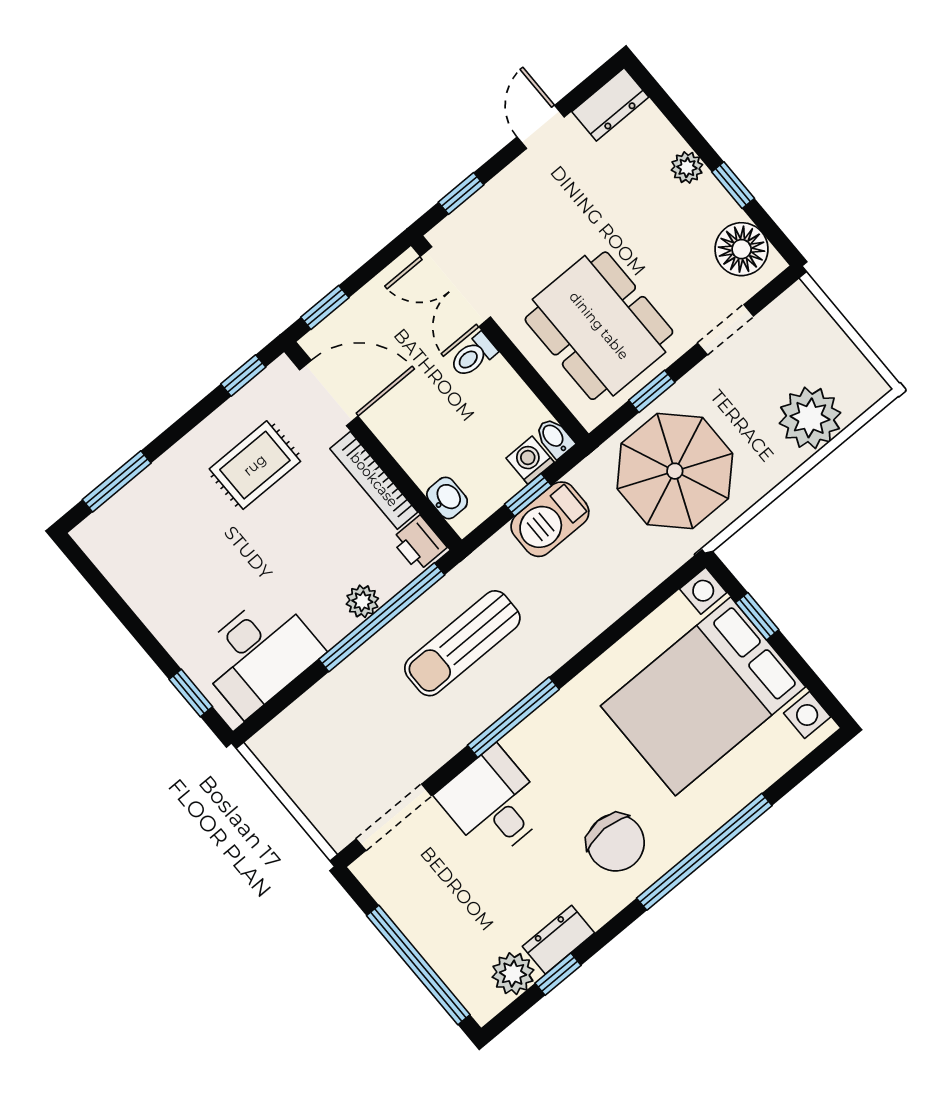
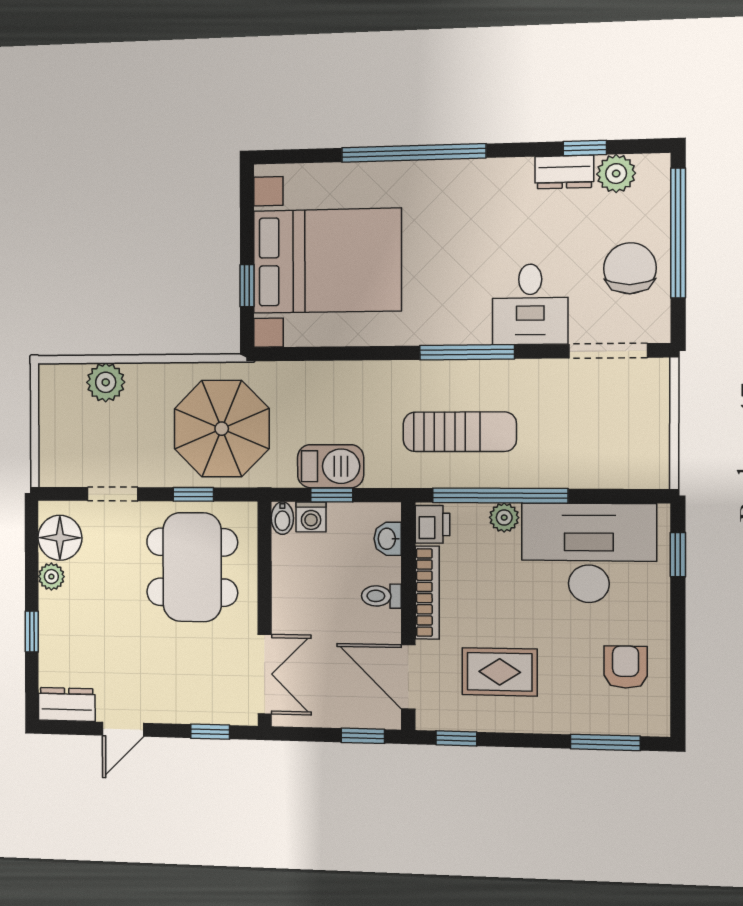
plant: (687, 167) -> (51, 577), moved
window: (733, 185) -> (32, 632), moved
toilet: (473, 356) -> (381, 596), moved, turned 180
plant: (810, 418) -> (106, 382), width x0.73, depth x0.73
armchair: (154, 560) -> (626, 667), added
desk: (259, 654) -> (589, 553), width x1.36, depth x1.30
chair: (616, 843) -> (630, 268), moved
-*-*-
| HOW TO COMPLETE THIS TASK |
Print the material in full and exactly; the pictures must not be printed.

| RESULT OF THIS TASK |
plant: (687, 167) -> (51, 577), moved
window: (733, 185) -> (32, 632), moved
toilet: (473, 356) -> (381, 596), moved, turned 180
plant: (810, 418) -> (106, 382), width x0.73, depth x0.73
armchair: (154, 560) -> (626, 667), added
desk: (259, 654) -> (589, 553), width x1.36, depth x1.30
chair: (616, 843) -> (630, 268), moved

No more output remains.